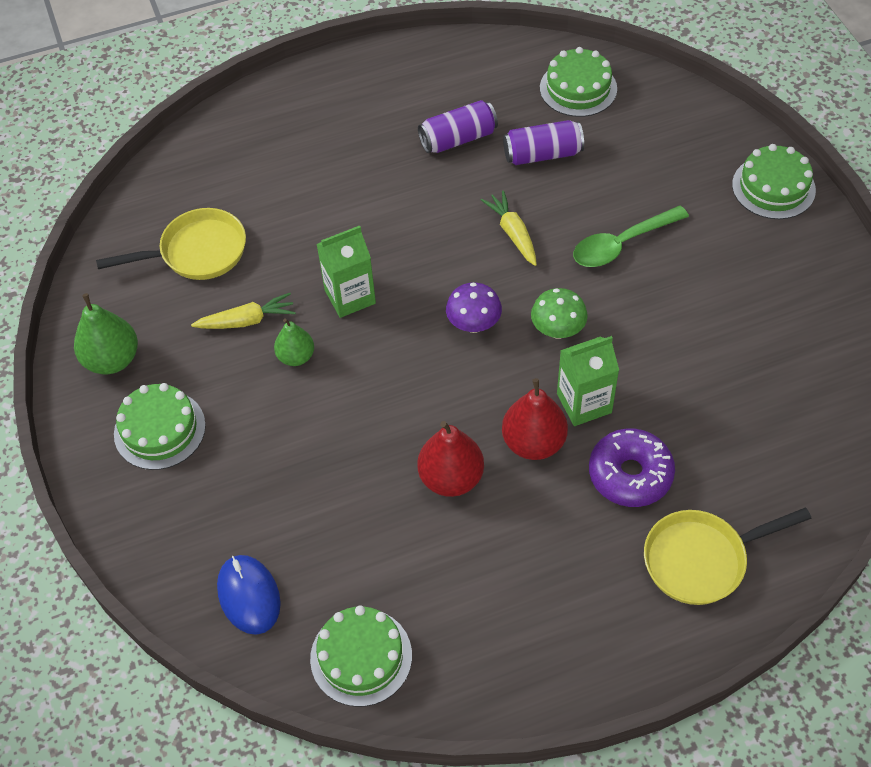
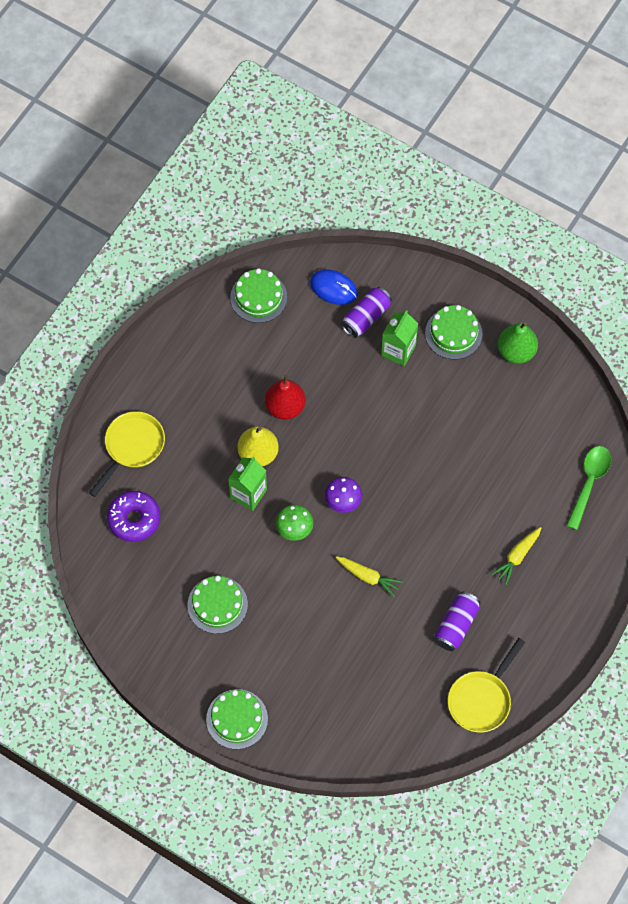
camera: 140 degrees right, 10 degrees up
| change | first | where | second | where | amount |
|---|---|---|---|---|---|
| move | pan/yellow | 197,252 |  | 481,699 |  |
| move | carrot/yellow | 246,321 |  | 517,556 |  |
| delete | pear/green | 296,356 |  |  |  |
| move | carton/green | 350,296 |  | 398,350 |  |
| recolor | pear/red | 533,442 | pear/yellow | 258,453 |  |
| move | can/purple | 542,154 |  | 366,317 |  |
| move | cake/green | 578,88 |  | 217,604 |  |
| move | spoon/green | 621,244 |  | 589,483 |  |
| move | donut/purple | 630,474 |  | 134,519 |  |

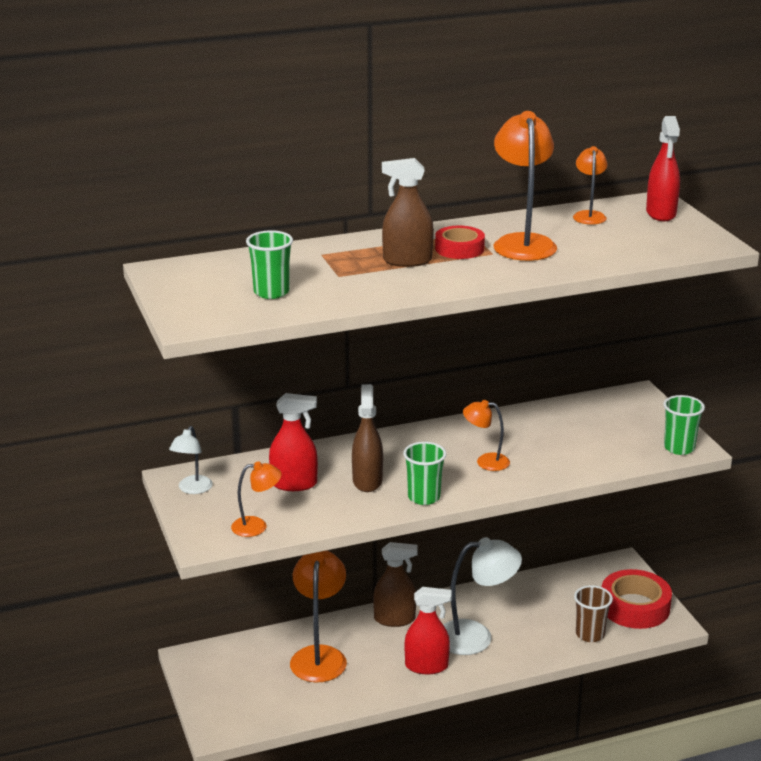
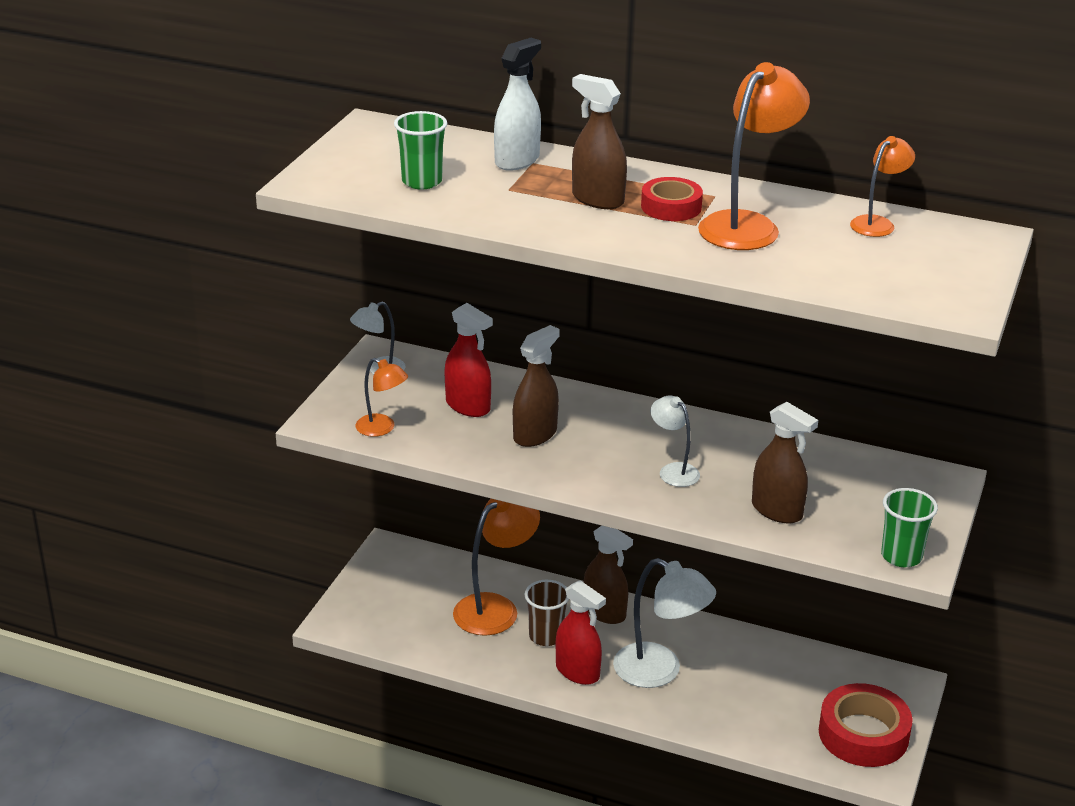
camera: 40 degrees right, 5 degrees up
| change | first | where | second | where | amount |
|---|---|---|---|---|---|
| delete | cup/green | 424,497 |  |  |  |
| recolor | lamp/orange | 485,461 | lamp/white | 673,470 |  |
| move | cup/brown | 590,634 |  | 546,636 |  |
| delete | spray bottle/red | 661,213 |  |  |  |
| insert |  |  | spray bottle/white | 517,160 |  |
| insert |  |  | spray bottle/brown | 777,510 |  |

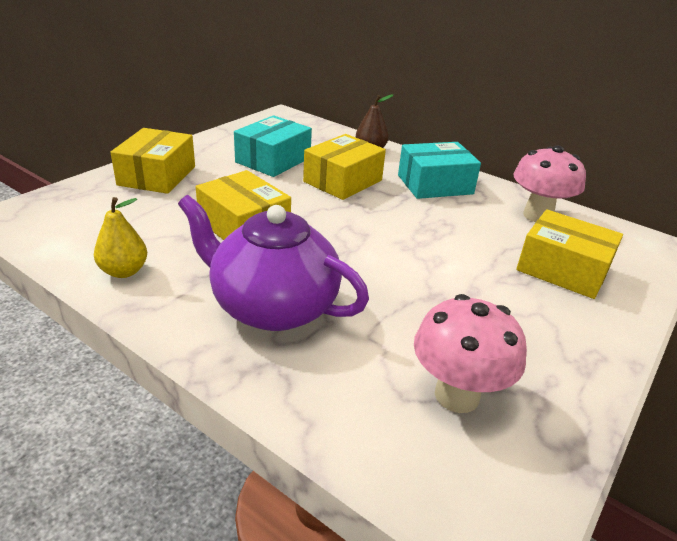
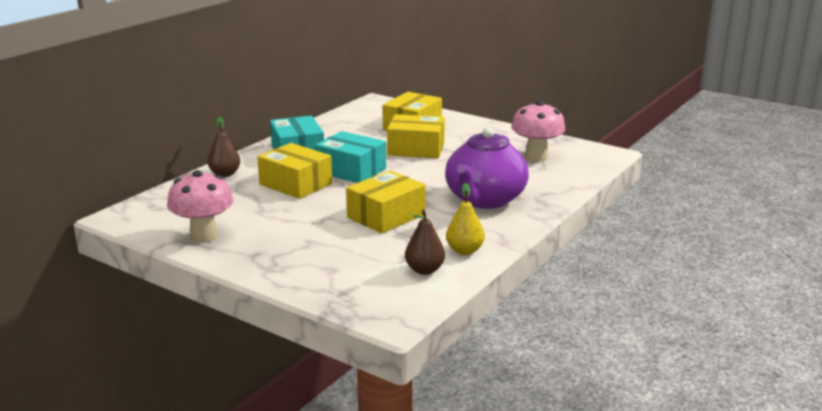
camera: 90 degrees left, 10 degrees down
| change | first | where | second | where | amount |
|---|---|---|---|---|---|
| move | box/yellow | 157,175 |  | 416,149 |  |
| move | box/turquoise | 273,160 |  | 351,170 |  |
| move | mushroom/pink | 537,216 |  | 204,236 |  |
| insert |  |  | pear/brown | 424,270 |  |

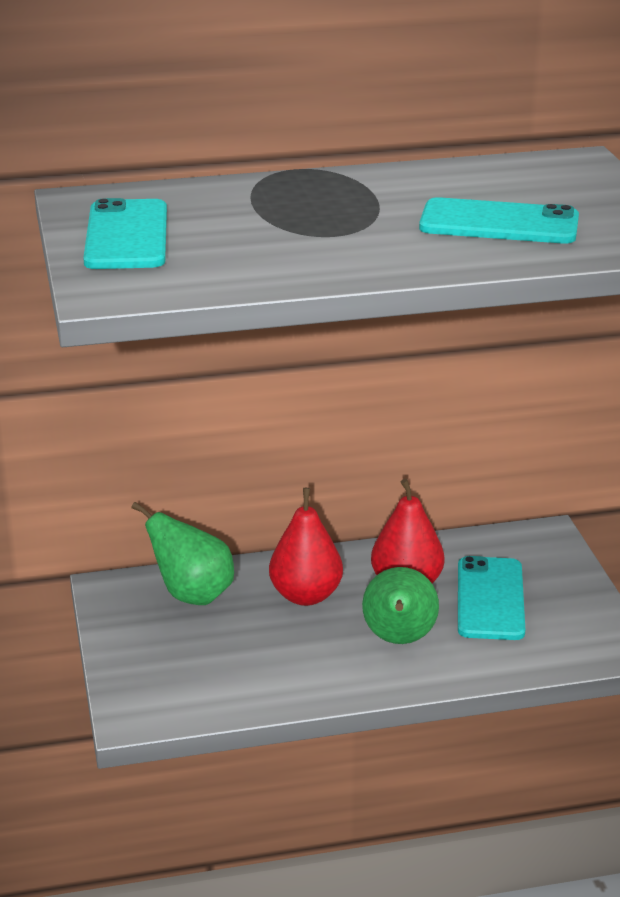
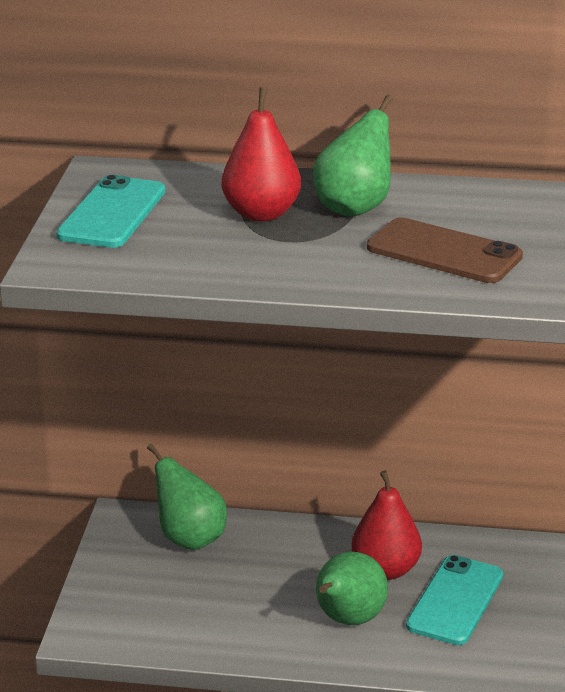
camera: 20 degrees right, 0 degrees up
| change | first | where | second | where | amount |
|---|---|---|---|---|---|
| move | pear/red | 306,596 |  | 261,214 |  |
| recolor | phone/turquoise | 499,223 | phone/brown | 444,252 |  |
| insert |  |  | pear/green | 355,207 |  |

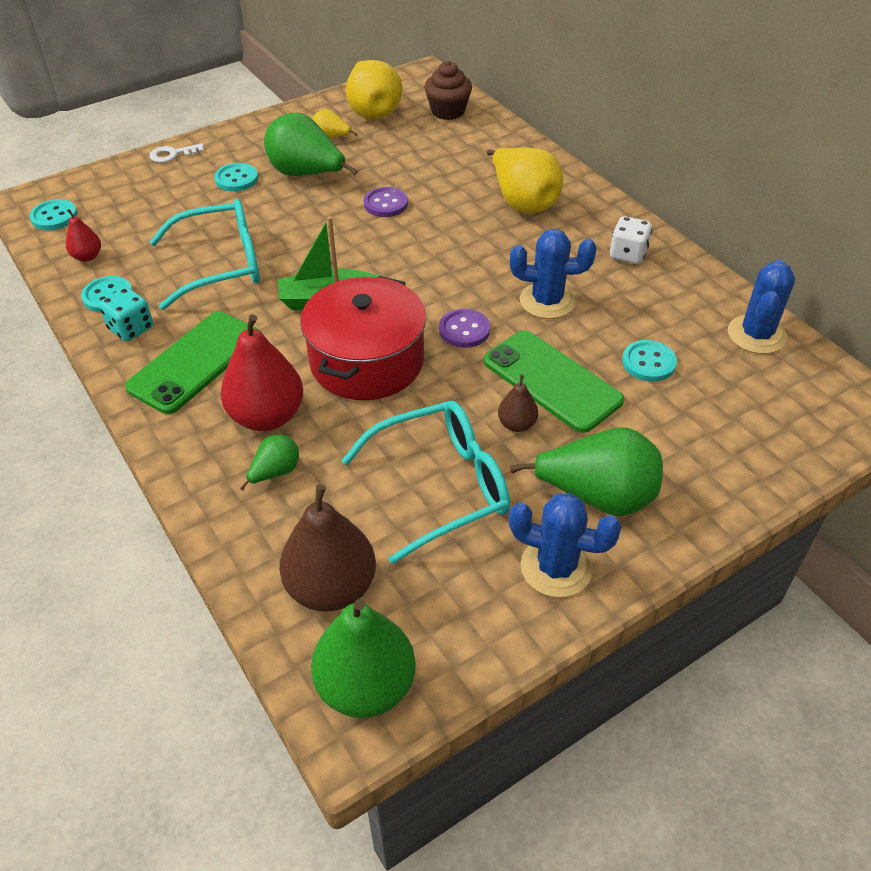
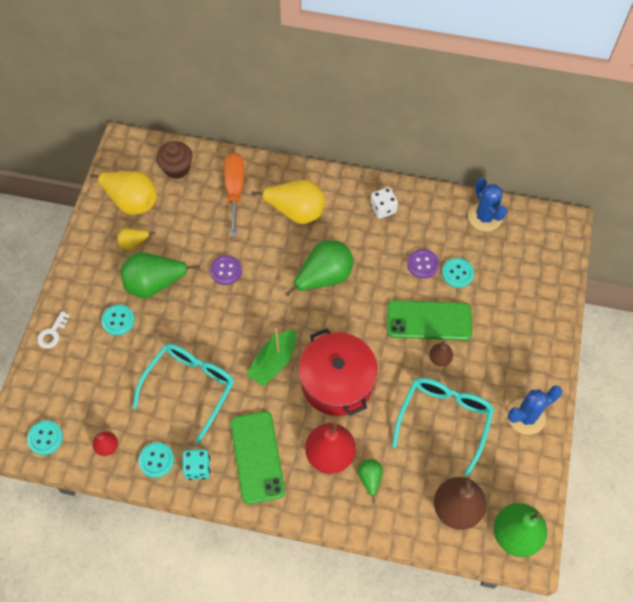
camera: 45 degrees left, 15 degrees up
| change | first | where | second | where | amount |
|---|---|---|---|---|---|
| move | button/purple | 464,330 |  | 422,264 |  |
| delete | cactus/blue | 547,301 |  |  |  |
| move | pear/green | 597,496 |  | 324,277 |  |
| insert |  |  | screwdriver/orange | 235,190 |  |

Your task: Give back the records above exactly, limited to the lines between the one holding "recolor | pear/red" and the one holding "move | spoon/green", inclusive.

Exercise result:
| recolor | pear/red | 533,442 | pear/yellow | 258,453 |  |
| move | can/purple | 542,154 |  | 366,317 |  |
| move | cake/green | 578,88 |  | 217,604 |  |
| move | spoon/green | 621,244 |  | 589,483 |  |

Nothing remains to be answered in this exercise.